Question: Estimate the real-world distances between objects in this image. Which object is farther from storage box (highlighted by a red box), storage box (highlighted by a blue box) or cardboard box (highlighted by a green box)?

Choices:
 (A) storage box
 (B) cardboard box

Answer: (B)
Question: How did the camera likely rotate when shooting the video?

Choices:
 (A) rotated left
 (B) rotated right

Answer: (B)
—————
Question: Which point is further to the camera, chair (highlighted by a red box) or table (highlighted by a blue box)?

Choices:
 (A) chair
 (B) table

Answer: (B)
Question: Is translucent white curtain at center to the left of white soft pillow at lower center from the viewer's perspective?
—————
• **WORK REQUEST**
Repeat the data verbatim, starting at the line that contains "Question: Which point" and ending at the line that contains "Question: Is translucent".

• **ANSWER FOR THIS EXERCISE**
Question: Which point is further to the camera, chair (highlighted by a red box) or table (highlighted by a blue box)?

Choices:
 (A) chair
 (B) table

Answer: (B)
Question: Is translucent white curtain at center to the left of white soft pillow at lower center from the viewer's perspective?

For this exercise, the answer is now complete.